WHAT IS REQUIRED ->
Every line below that contains the word "brown" must be copied.
(GIVEN ENTRIES)
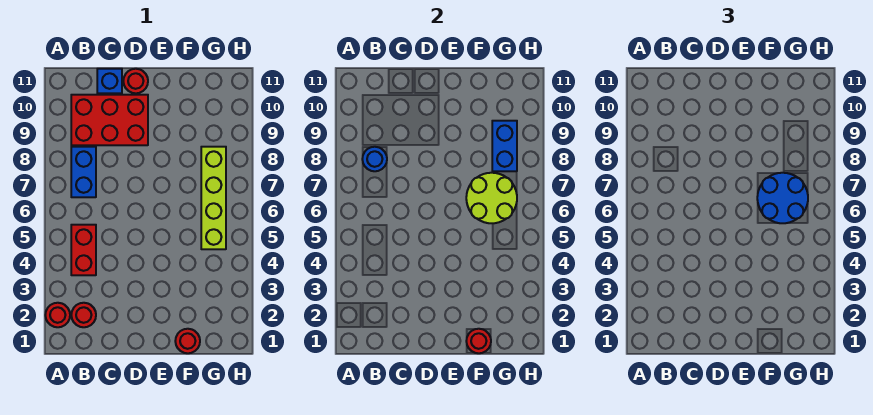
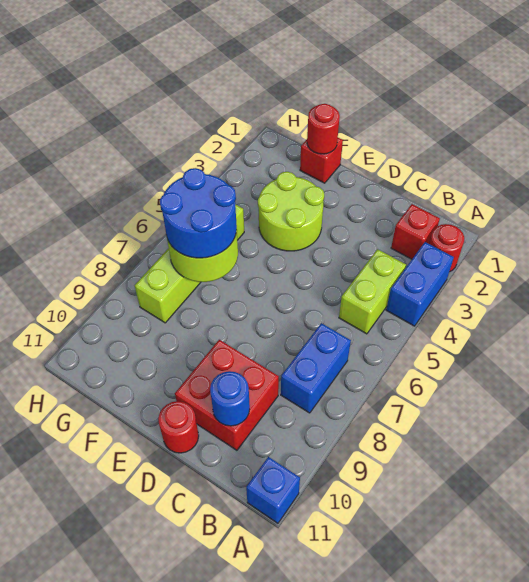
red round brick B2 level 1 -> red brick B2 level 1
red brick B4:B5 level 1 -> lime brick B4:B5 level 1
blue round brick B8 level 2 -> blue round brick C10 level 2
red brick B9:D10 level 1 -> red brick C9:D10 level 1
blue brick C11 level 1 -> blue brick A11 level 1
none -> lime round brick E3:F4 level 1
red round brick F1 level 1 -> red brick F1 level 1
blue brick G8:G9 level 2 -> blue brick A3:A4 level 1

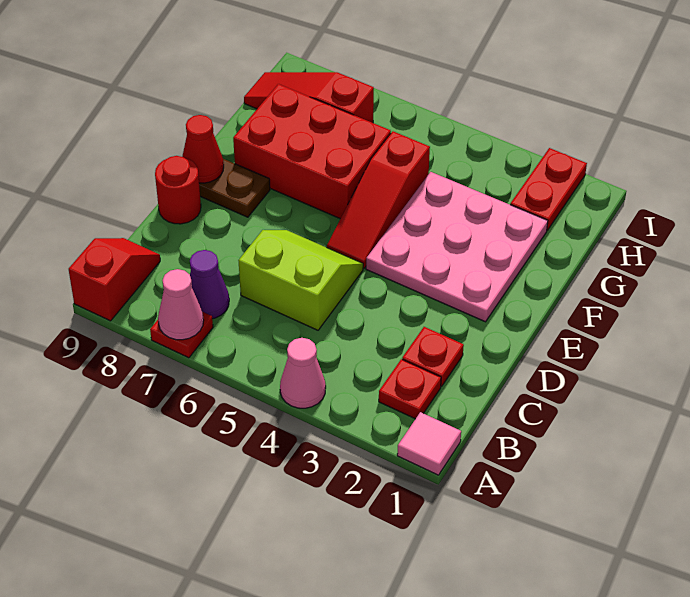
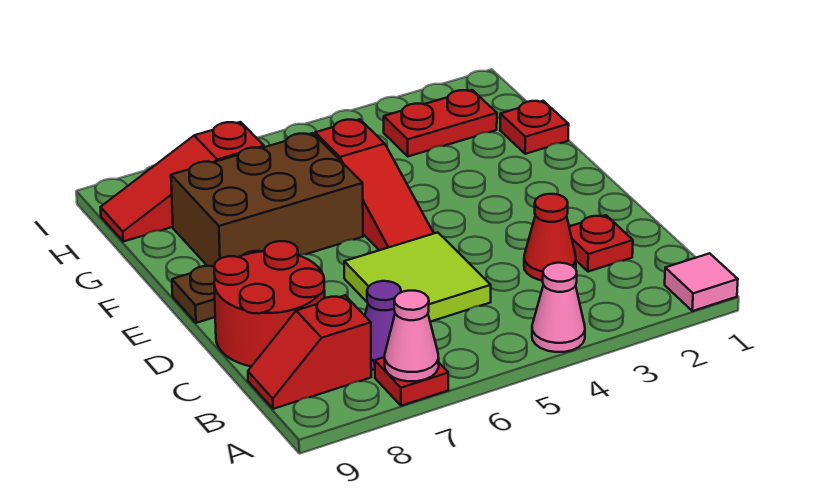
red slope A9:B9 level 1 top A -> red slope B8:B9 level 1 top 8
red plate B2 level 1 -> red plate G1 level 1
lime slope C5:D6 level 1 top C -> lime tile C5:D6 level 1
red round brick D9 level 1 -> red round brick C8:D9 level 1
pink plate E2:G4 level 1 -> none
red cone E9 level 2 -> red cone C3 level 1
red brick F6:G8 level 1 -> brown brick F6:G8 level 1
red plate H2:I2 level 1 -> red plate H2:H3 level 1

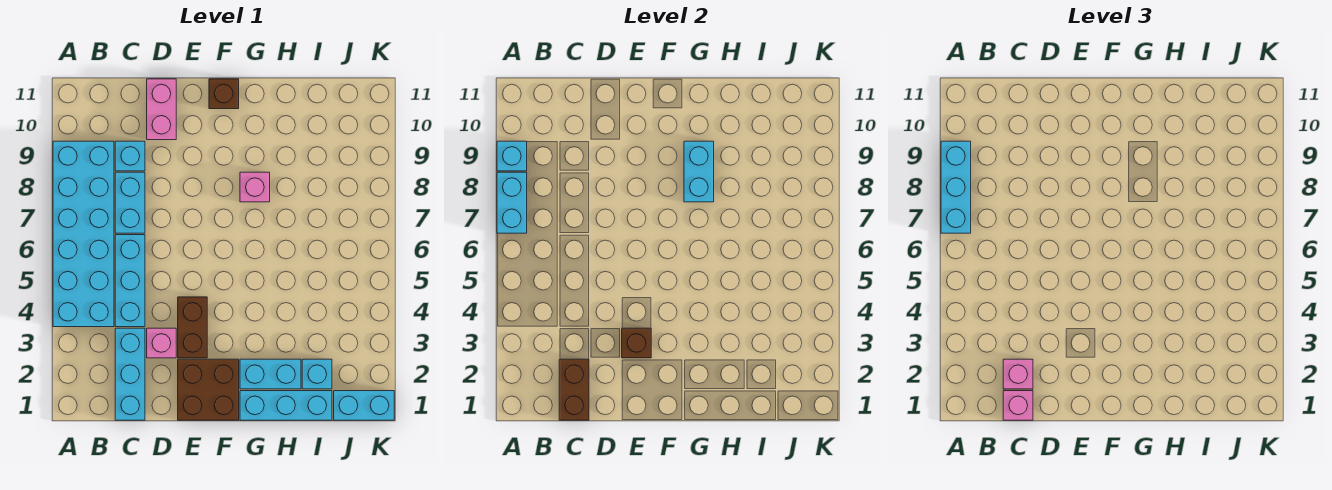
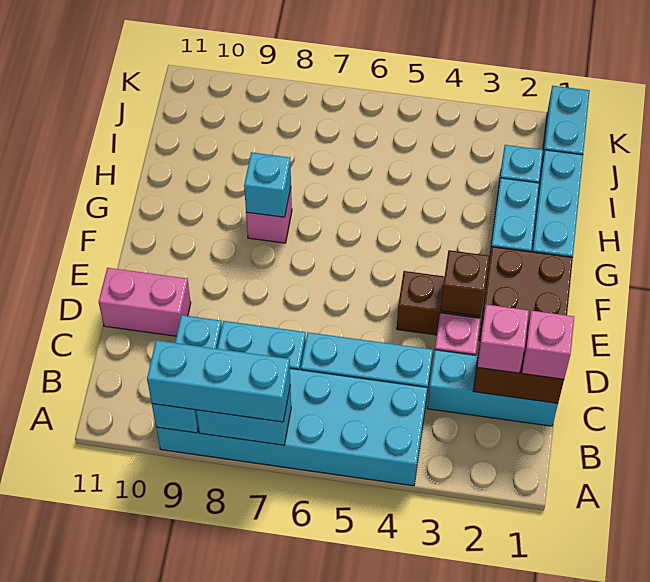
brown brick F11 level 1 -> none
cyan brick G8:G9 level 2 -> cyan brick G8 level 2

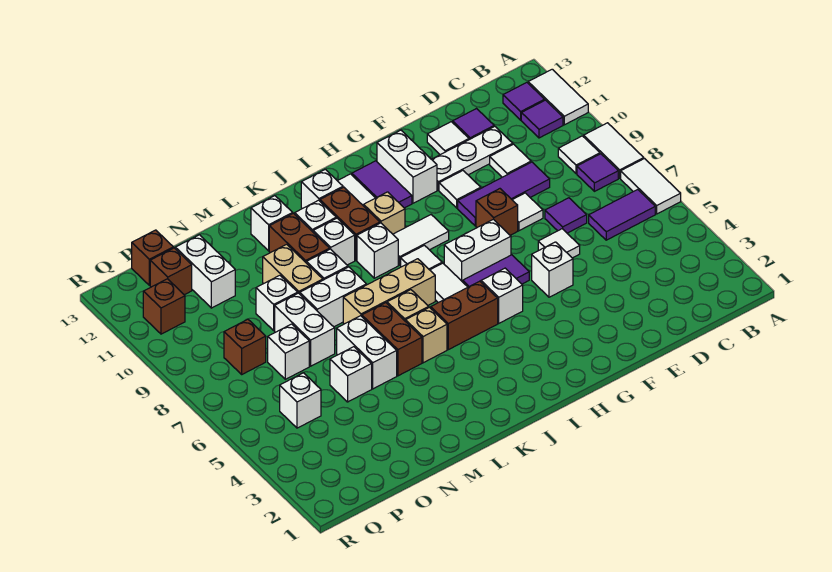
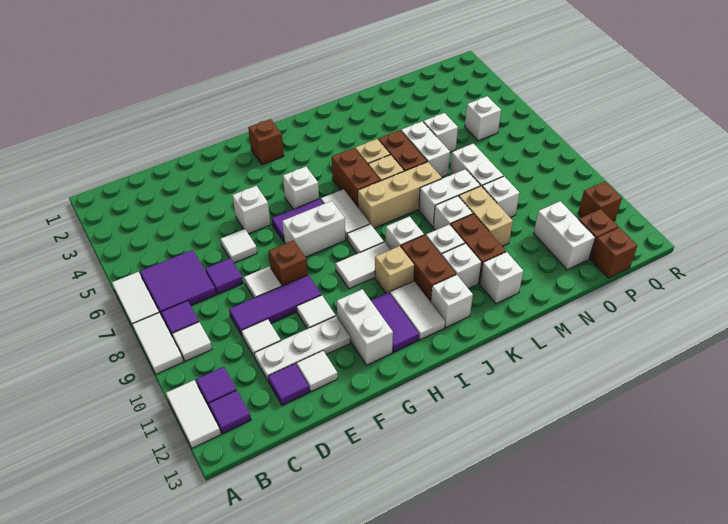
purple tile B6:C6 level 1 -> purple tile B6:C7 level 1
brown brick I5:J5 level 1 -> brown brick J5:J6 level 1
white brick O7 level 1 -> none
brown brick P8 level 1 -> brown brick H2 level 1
(End GIVEN ENTRIES)
TASK OUTPUT ->
red brick F6:G8 level 1 -> brown brick F6:G8 level 1
brown brick F11 level 1 -> none
brown brick I5:J5 level 1 -> brown brick J5:J6 level 1
brown brick P8 level 1 -> brown brick H2 level 1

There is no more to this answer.